Task instructions
After locating the line with "C1: 33nF (5V, COM) -> 22nF (5V, COM)" in the data that follows, return it and every later line exactly, up to and including the line with "P4 pin 1: IC3/PD4 -> IC3/PD2".

Structured diff data:
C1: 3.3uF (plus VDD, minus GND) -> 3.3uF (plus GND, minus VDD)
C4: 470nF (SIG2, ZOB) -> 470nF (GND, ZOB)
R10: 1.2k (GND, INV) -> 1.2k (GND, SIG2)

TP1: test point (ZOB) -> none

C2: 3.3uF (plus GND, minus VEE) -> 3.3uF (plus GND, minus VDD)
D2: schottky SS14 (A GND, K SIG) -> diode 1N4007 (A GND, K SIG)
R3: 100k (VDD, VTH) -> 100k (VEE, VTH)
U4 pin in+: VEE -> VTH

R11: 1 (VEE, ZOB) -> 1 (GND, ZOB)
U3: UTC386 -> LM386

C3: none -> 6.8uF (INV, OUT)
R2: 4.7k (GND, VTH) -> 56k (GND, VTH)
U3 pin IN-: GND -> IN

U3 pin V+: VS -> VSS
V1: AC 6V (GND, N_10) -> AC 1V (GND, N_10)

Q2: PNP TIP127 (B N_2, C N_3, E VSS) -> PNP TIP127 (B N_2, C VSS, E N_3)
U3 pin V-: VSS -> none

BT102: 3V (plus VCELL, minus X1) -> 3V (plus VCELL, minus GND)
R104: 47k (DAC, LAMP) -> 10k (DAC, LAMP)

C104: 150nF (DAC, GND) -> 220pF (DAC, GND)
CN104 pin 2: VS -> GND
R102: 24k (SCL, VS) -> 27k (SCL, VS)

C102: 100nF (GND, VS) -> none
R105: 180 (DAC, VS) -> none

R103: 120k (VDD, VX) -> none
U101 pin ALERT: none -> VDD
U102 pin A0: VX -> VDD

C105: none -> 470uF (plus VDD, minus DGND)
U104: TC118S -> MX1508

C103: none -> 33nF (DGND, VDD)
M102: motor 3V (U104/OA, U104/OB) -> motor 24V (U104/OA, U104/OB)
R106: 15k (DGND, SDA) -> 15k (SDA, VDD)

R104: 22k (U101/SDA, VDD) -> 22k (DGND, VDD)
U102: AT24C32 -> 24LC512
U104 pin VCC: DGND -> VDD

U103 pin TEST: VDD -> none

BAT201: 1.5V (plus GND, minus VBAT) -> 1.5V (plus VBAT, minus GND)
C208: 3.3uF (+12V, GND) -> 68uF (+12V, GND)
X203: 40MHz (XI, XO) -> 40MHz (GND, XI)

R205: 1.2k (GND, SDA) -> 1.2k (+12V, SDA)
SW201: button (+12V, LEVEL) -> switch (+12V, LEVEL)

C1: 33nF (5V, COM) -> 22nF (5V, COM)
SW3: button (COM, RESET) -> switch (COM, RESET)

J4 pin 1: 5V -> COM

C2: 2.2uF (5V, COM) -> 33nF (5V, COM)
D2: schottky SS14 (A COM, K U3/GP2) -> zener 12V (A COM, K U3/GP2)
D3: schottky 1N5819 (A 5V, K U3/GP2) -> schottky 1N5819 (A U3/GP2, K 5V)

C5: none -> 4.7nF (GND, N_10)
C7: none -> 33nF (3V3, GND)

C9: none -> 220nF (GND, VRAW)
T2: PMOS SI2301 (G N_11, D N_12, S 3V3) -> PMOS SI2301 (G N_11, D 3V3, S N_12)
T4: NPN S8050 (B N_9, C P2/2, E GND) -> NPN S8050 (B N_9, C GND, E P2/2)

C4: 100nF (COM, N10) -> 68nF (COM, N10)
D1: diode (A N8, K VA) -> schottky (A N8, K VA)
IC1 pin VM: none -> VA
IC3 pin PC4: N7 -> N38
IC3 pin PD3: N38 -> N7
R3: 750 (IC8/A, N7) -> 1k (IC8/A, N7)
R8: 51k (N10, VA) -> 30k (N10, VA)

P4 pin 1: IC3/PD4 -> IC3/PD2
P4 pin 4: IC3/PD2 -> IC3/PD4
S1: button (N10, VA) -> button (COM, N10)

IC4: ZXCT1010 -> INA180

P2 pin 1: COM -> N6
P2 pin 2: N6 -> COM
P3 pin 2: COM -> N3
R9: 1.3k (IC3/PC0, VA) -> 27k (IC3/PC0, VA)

Task output
C1: 33nF (5V, COM) -> 22nF (5V, COM)
SW3: button (COM, RESET) -> switch (COM, RESET)

J4 pin 1: 5V -> COM

C2: 2.2uF (5V, COM) -> 33nF (5V, COM)
D2: schottky SS14 (A COM, K U3/GP2) -> zener 12V (A COM, K U3/GP2)
D3: schottky 1N5819 (A 5V, K U3/GP2) -> schottky 1N5819 (A U3/GP2, K 5V)

C5: none -> 4.7nF (GND, N_10)
C7: none -> 33nF (3V3, GND)

C9: none -> 220nF (GND, VRAW)
T2: PMOS SI2301 (G N_11, D N_12, S 3V3) -> PMOS SI2301 (G N_11, D 3V3, S N_12)
T4: NPN S8050 (B N_9, C P2/2, E GND) -> NPN S8050 (B N_9, C GND, E P2/2)

C4: 100nF (COM, N10) -> 68nF (COM, N10)
D1: diode (A N8, K VA) -> schottky (A N8, K VA)
IC1 pin VM: none -> VA
IC3 pin PC4: N7 -> N38
IC3 pin PD3: N38 -> N7
R3: 750 (IC8/A, N7) -> 1k (IC8/A, N7)
R8: 51k (N10, VA) -> 30k (N10, VA)

P4 pin 1: IC3/PD4 -> IC3/PD2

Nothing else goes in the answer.